# Exercise aim
For the entries below, the result should be an exact transcription of the lines from the one with "(450, 653) = (843, 337): turquoise" up to and including the one with "(766, 437) = (630, 80): yellow", and only those.

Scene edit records
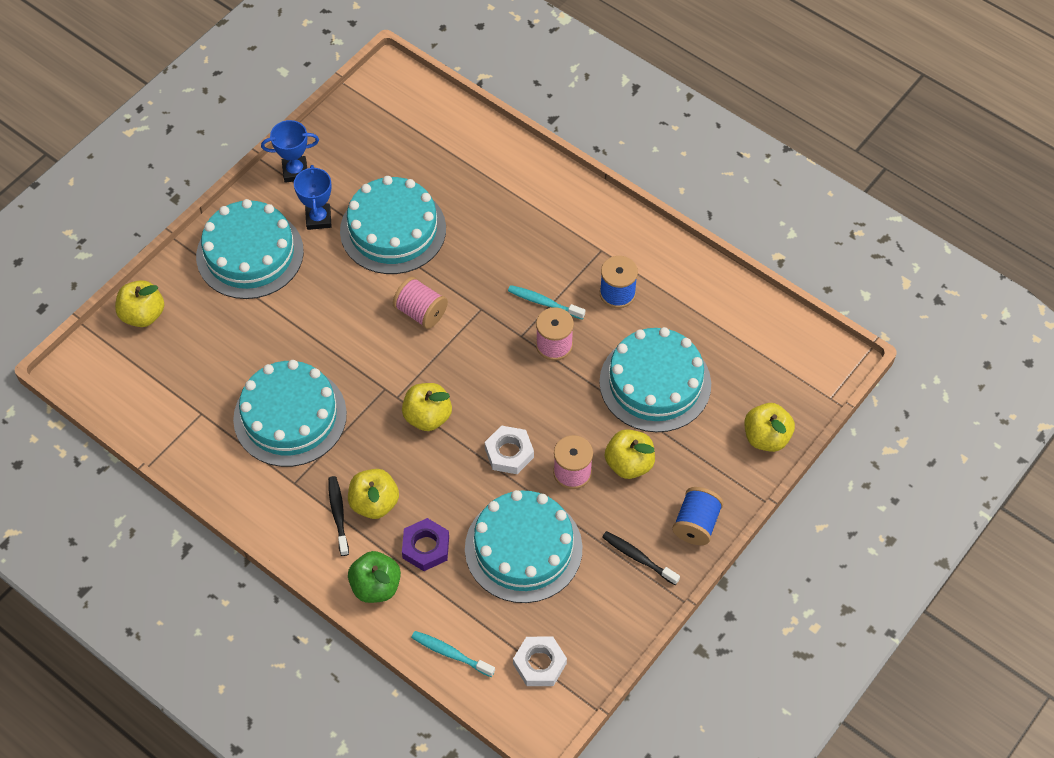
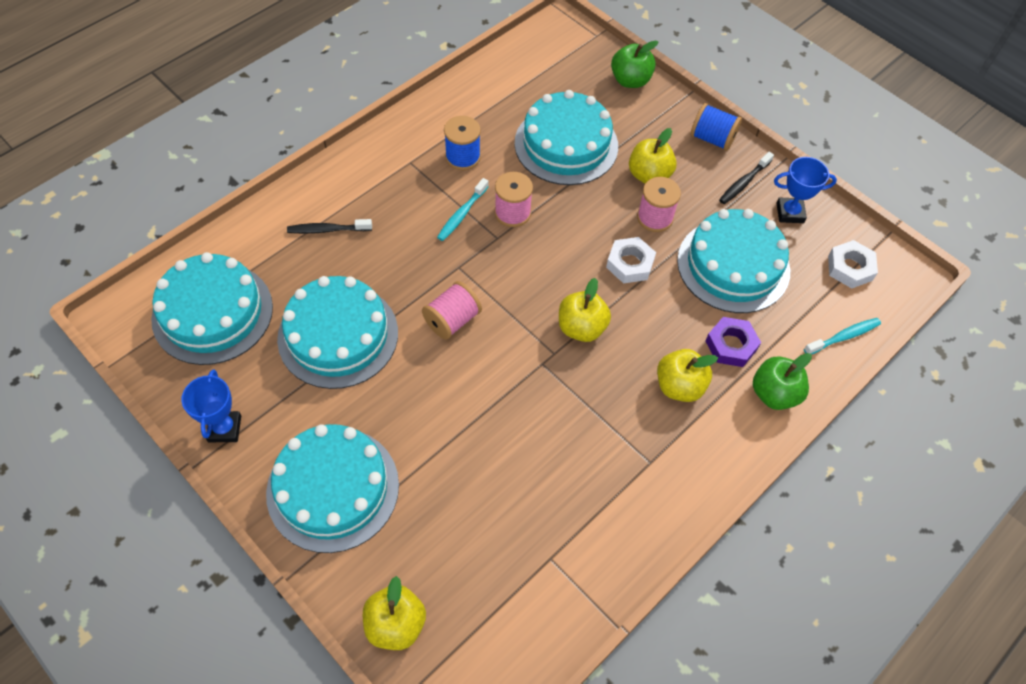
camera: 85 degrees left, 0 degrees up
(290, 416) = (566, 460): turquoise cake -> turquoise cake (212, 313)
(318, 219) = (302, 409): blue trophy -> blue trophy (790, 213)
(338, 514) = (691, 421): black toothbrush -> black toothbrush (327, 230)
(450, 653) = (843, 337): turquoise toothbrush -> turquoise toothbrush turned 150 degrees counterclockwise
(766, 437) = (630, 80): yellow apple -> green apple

--

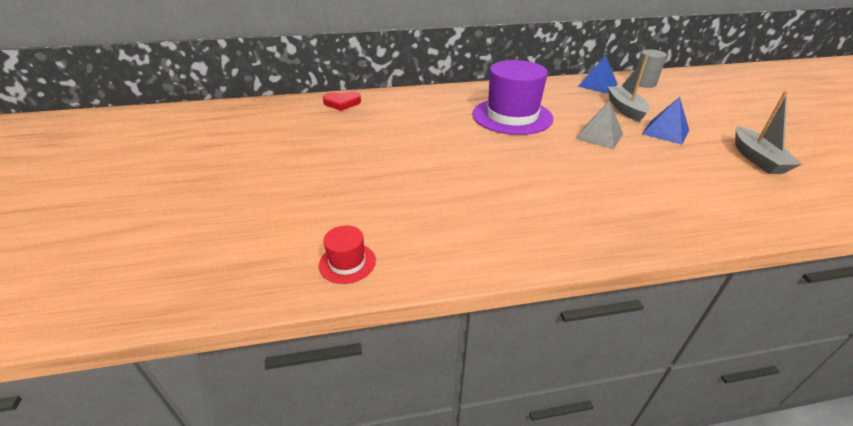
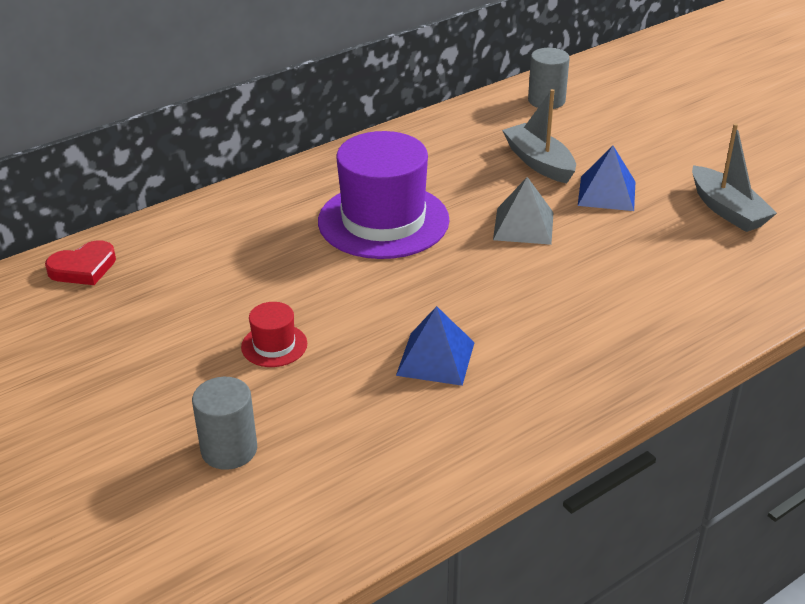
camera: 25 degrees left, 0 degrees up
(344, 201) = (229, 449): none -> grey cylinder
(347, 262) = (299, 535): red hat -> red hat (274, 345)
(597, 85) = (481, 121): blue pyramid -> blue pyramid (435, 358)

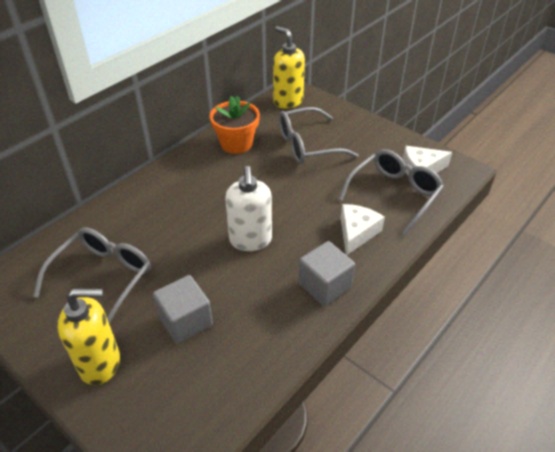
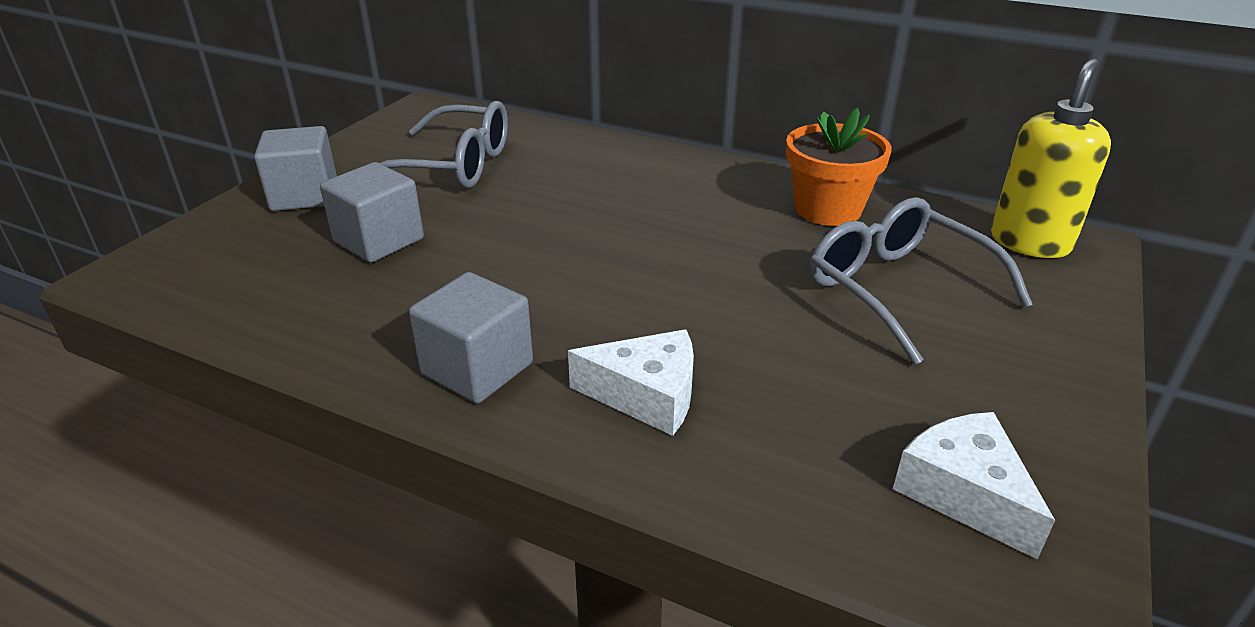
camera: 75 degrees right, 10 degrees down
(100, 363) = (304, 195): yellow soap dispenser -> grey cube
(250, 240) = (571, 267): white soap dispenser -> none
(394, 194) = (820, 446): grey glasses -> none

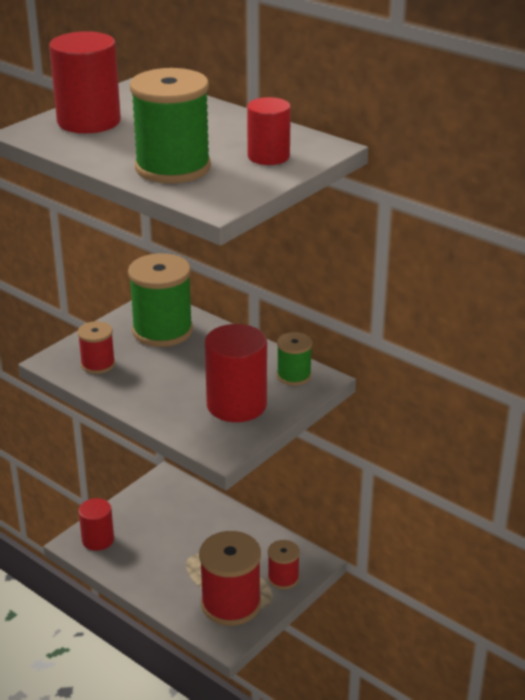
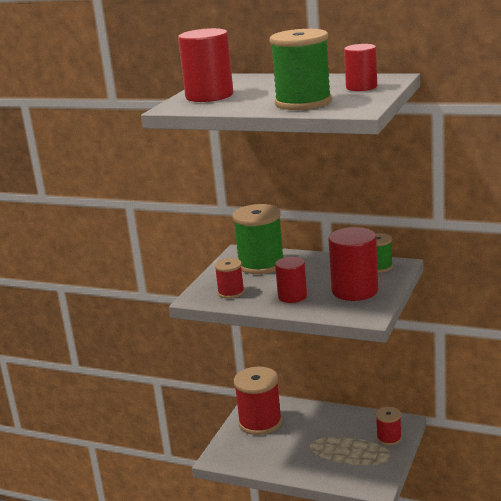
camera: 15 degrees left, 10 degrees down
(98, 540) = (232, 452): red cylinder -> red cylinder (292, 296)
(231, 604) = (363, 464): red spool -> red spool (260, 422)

# Written answer
(450, 653) = (843, 337): turquoise toothbrush -> turquoise toothbrush turned 150 degrees counterclockwise
(766, 437) = (630, 80): yellow apple -> green apple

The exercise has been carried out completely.